Entries supplied:
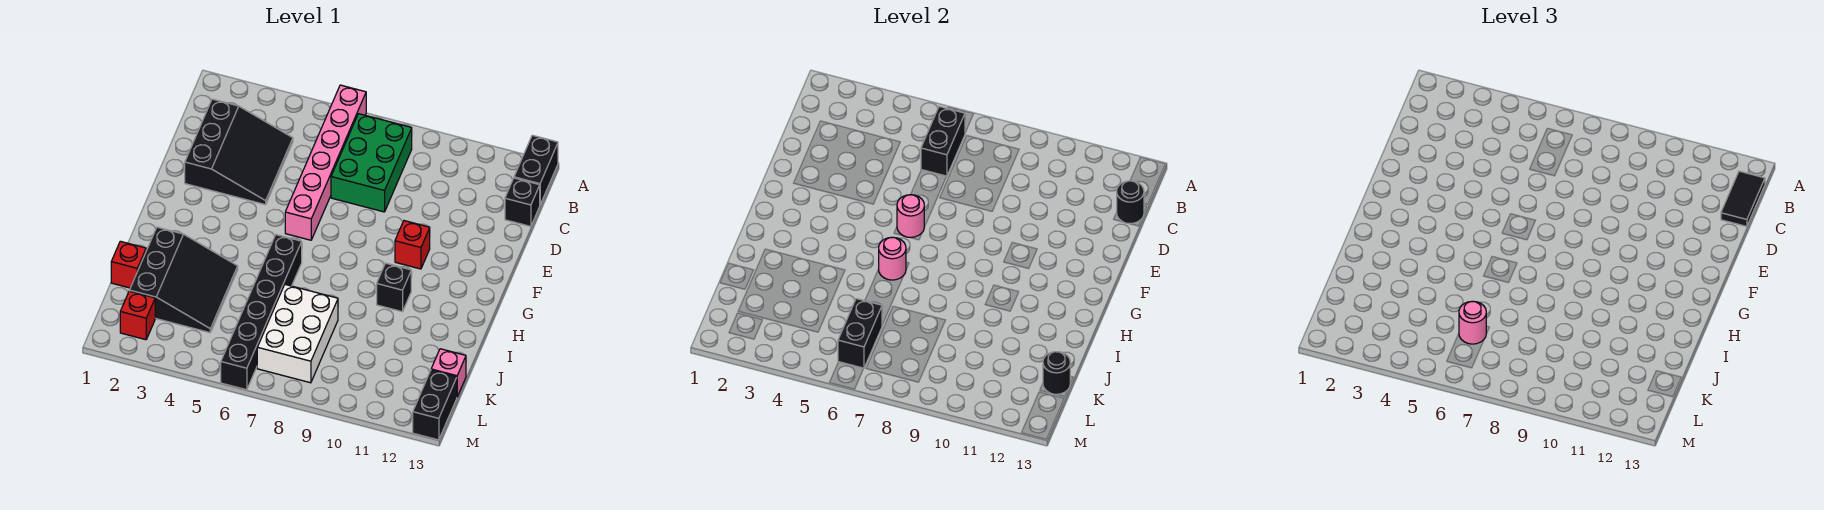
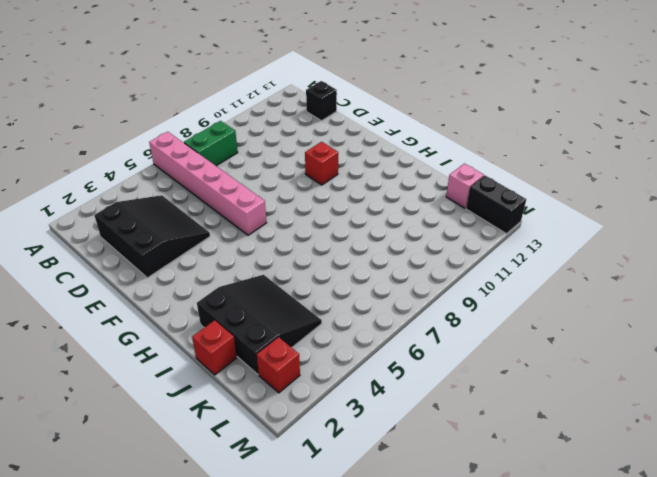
green brick B7:B8 level 1 -> green brick B7:D8 level 1
none -> black brick A13:B13 level 1
none -> black brick H6:M6 level 1
none -> black brick H10 level 1

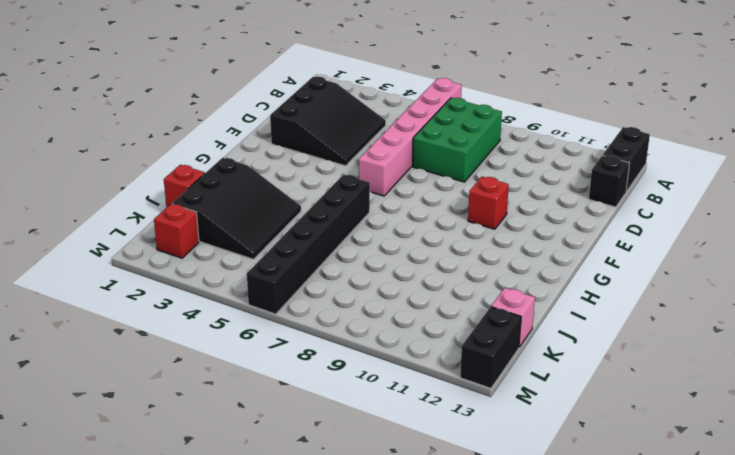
none -> black brick H10 level 1
none -> white brick J7:L8 level 1
none -> black brick B6:C6 level 2

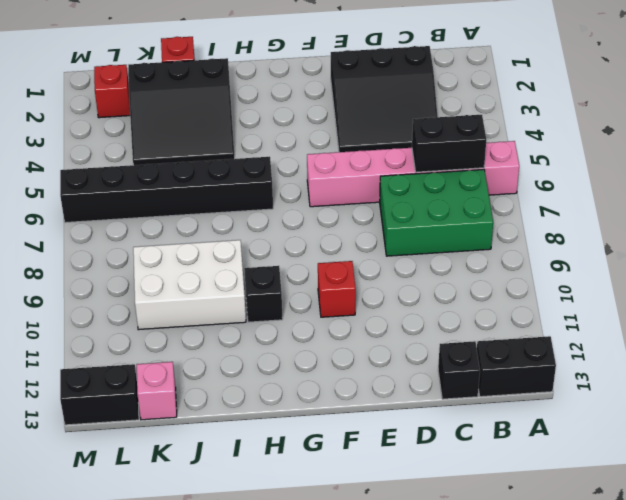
white brick I9:K10 level 1 -> white brick J7:L8 level 1
none -> black round brick C13 level 2
none -> pink round brick F6 level 2
none -> pink round brick H6 level 2

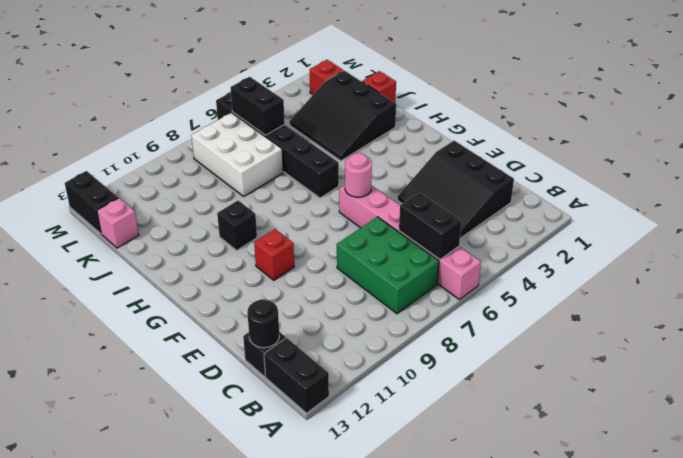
none -> pink round brick H6 level 2
none -> black round brick K13 level 2
none -> black tile B13:C13 level 3

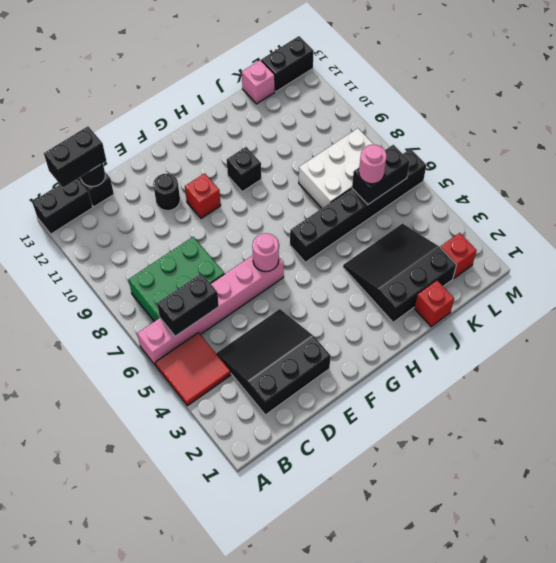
red tile A4:B5 level 1 -> none
black brick B13:C13 level 3 -> black tile B13:C13 level 3
black round brick E11 level 1 -> black round brick K13 level 2
none -> pink round brick H6 level 2

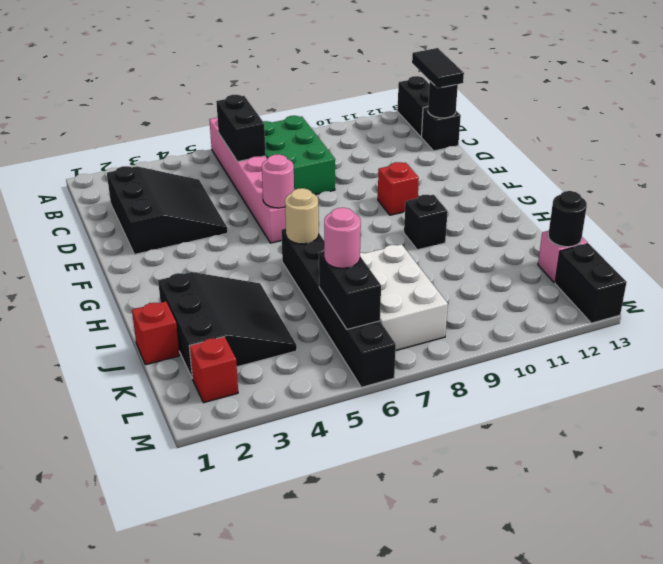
tan round brick H6 level 2 -> pink round brick H6 level 2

Your assignment:
Everything from the line with "none -> black brick B6:C6 level 2" through the final line of the records above should be written out exactly, minus the pictures.

Finished task:
none -> black brick B6:C6 level 2

white brick I9:K10 level 1 -> white brick J7:L8 level 1
none -> black round brick C13 level 2
none -> pink round brick F6 level 2
none -> pink round brick H6 level 2

none -> pink round brick H6 level 2
none -> black round brick K13 level 2
none -> black tile B13:C13 level 3

red tile A4:B5 level 1 -> none
black brick B13:C13 level 3 -> black tile B13:C13 level 3
black round brick E11 level 1 -> black round brick K13 level 2
none -> pink round brick H6 level 2

tan round brick H6 level 2 -> pink round brick H6 level 2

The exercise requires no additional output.